▶ _EXERCISE AIM_: For the word "robot", state how many lines of the data include it. Respond with the number only.

▶ _TASK MATERIAL_:
:::

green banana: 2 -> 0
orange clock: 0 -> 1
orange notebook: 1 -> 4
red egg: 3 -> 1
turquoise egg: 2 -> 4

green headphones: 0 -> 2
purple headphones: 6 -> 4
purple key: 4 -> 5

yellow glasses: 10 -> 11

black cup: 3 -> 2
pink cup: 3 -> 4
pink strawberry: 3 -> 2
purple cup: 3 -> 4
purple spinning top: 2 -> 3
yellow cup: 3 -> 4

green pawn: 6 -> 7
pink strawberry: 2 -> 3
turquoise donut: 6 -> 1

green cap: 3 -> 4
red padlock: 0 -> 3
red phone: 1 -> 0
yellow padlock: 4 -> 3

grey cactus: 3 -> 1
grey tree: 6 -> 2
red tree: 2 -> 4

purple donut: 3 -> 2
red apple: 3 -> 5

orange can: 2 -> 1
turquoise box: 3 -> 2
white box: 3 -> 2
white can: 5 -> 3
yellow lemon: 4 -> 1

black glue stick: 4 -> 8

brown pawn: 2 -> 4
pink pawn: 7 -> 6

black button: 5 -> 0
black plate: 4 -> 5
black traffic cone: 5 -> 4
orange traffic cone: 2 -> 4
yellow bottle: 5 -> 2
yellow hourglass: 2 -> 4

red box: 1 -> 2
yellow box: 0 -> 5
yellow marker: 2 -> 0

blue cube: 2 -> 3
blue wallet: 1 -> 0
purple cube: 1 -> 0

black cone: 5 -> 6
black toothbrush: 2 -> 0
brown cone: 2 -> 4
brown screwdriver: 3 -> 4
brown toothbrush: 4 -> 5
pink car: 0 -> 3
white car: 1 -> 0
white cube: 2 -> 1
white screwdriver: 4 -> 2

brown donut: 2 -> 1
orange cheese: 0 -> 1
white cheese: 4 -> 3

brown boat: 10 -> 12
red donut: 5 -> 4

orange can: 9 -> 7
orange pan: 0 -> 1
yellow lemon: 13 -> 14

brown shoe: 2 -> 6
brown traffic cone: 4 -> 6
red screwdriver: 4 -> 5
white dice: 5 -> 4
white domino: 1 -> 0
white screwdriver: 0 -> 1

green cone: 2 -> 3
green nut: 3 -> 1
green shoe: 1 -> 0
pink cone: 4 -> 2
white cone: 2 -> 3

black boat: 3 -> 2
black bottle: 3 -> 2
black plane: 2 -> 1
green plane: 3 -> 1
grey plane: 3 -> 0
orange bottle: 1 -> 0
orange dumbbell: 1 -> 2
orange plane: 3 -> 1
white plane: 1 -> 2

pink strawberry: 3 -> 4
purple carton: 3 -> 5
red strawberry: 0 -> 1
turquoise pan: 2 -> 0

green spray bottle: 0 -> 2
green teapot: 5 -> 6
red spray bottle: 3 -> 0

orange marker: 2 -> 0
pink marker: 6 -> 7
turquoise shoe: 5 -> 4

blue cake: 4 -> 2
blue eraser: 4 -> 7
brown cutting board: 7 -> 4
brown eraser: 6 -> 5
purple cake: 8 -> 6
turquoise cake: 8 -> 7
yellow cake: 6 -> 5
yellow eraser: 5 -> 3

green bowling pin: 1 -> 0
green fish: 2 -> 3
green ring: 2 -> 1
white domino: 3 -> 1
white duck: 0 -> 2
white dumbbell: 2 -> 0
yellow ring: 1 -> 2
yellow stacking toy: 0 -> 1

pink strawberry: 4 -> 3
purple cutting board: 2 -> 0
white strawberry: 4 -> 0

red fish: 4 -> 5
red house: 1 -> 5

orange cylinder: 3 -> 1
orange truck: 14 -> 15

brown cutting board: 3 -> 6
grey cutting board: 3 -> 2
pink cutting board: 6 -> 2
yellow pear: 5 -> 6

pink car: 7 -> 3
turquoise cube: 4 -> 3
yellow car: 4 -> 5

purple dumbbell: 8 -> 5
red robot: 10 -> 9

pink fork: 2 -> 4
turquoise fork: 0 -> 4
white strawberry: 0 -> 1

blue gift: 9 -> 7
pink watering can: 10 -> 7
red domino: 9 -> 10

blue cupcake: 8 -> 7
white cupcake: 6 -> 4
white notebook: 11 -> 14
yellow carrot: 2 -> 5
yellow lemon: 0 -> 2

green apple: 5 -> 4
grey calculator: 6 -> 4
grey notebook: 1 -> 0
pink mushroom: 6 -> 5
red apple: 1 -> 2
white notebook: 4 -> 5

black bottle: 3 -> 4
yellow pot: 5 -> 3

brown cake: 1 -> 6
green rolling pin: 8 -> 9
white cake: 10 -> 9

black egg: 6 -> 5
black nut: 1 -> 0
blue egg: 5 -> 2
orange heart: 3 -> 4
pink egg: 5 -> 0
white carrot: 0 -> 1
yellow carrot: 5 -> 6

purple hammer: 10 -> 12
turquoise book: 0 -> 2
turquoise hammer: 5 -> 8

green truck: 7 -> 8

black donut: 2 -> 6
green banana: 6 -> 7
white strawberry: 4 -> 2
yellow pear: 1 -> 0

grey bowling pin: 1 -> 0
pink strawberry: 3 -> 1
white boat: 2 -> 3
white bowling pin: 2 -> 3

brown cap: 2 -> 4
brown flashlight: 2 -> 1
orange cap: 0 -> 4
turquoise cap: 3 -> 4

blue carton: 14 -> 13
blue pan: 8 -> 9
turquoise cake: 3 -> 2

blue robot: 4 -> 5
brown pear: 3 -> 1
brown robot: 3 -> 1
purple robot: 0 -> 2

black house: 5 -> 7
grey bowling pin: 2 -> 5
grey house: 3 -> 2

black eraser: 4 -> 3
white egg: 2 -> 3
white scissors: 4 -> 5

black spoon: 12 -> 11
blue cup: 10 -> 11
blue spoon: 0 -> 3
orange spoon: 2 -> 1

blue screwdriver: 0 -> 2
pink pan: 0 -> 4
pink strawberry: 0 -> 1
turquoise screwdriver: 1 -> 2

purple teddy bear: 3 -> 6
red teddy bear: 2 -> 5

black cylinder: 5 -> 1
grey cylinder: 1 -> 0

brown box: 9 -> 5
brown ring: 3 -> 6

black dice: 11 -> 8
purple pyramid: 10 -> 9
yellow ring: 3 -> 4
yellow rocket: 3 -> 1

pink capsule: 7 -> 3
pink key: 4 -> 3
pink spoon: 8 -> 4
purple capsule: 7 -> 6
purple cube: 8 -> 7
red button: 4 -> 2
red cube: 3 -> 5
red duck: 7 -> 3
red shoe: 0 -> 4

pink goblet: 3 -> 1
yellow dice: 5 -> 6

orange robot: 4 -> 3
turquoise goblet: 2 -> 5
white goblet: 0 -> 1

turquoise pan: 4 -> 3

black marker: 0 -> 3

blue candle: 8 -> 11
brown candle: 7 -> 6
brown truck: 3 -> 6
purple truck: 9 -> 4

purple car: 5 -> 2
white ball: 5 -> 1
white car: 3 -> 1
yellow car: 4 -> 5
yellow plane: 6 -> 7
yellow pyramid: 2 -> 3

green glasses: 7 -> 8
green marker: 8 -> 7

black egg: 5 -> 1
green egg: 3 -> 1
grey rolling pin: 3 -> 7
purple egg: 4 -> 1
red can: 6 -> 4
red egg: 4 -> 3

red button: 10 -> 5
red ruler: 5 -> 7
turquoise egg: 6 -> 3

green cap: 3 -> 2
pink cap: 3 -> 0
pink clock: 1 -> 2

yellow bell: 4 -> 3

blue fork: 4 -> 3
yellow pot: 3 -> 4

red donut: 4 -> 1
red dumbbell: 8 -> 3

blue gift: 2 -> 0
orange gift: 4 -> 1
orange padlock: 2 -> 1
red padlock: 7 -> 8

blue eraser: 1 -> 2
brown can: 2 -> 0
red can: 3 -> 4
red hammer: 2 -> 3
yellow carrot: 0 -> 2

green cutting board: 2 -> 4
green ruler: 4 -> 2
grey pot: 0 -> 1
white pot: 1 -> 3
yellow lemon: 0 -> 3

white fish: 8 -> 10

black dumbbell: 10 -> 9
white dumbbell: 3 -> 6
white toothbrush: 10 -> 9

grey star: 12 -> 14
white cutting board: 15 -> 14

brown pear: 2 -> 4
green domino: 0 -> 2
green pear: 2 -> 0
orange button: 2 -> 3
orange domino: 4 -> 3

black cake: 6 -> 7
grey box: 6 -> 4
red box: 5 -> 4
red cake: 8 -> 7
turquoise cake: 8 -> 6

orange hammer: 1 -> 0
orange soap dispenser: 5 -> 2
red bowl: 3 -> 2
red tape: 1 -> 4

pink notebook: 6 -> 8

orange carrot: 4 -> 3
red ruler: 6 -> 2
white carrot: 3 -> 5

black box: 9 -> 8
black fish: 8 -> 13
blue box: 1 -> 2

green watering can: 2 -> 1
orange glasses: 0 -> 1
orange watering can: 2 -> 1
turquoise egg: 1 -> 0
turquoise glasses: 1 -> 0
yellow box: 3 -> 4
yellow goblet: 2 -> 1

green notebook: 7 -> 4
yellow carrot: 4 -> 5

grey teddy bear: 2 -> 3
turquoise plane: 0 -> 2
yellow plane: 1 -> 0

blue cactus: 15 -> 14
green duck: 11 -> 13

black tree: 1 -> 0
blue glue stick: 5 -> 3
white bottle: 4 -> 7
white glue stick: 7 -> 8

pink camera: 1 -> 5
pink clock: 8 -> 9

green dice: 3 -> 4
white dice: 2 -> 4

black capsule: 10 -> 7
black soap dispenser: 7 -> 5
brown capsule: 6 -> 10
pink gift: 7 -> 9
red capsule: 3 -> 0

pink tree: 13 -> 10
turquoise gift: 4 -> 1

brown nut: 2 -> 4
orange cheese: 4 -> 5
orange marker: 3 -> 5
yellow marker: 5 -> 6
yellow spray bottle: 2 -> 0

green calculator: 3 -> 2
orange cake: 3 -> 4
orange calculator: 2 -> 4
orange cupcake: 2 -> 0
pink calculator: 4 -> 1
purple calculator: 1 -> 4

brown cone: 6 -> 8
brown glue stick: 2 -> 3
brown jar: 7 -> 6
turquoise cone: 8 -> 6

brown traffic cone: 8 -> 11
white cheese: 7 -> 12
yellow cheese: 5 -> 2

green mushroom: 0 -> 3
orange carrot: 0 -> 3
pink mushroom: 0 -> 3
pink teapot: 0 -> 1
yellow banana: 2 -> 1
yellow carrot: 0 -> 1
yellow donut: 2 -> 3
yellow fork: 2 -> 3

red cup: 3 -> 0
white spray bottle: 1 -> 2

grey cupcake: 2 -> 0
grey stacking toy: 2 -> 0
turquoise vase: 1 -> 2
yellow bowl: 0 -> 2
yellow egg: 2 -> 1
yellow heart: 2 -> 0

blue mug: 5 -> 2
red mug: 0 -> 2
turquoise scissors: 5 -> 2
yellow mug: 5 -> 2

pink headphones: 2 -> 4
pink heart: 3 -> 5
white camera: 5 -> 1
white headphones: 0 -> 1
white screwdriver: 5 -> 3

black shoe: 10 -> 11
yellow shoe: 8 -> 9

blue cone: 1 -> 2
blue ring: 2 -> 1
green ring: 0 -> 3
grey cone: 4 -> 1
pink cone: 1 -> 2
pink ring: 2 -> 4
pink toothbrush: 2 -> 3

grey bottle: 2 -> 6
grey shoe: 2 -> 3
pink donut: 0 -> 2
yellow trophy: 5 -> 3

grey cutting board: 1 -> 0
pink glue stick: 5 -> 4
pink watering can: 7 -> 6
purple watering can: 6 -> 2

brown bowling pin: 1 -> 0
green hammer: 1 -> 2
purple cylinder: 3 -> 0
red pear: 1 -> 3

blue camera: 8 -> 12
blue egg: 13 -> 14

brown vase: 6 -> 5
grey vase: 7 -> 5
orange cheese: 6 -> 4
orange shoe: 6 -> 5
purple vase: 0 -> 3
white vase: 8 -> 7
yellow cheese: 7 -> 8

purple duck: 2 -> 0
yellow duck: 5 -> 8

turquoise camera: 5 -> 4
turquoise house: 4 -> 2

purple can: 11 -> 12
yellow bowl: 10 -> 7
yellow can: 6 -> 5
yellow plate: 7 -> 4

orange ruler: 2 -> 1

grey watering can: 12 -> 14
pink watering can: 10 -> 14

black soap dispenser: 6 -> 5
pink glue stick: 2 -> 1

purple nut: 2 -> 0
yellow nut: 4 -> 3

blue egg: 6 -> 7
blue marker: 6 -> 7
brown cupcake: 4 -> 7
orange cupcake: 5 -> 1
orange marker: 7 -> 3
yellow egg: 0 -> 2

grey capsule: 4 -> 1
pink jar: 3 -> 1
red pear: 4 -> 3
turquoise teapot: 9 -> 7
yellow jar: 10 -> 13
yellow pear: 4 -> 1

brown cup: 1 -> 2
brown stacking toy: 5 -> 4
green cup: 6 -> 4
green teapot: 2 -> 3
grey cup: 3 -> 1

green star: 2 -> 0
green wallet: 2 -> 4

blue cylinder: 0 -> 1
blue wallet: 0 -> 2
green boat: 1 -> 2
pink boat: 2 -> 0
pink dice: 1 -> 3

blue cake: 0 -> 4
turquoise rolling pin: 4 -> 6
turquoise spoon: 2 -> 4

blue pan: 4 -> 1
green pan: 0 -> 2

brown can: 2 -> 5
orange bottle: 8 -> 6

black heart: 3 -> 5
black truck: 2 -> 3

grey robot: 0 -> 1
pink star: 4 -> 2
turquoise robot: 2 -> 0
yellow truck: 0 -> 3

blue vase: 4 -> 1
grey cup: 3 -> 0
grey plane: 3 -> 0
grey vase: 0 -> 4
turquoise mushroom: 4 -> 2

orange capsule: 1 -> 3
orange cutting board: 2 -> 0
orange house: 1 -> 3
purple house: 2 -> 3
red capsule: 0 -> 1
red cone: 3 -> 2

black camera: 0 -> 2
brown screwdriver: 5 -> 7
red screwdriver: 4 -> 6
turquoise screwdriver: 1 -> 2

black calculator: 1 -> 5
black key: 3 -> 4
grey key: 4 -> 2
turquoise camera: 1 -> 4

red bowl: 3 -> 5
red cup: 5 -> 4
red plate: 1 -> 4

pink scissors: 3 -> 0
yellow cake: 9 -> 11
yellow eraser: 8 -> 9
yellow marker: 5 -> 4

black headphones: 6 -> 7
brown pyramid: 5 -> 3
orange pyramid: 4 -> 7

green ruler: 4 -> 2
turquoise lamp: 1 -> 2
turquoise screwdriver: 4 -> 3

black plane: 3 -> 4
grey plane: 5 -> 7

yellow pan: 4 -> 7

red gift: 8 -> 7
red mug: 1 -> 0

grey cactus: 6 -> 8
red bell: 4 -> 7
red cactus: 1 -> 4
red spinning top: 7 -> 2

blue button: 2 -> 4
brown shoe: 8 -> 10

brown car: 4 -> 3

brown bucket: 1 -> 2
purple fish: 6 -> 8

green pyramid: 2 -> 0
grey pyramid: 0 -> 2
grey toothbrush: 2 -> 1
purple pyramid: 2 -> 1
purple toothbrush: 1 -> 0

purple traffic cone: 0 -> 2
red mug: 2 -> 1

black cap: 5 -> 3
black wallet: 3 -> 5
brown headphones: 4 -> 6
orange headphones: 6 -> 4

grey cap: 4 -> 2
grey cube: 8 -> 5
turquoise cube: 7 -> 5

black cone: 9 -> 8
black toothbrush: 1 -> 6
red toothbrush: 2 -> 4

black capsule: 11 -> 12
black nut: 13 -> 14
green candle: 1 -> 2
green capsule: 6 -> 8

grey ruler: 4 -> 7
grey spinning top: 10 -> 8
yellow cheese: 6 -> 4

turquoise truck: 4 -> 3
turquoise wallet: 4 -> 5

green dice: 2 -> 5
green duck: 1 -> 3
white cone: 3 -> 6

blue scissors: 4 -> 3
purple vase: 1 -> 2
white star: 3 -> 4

:::

▶ _OUTPUT FOR THIS EXERCISE_: 7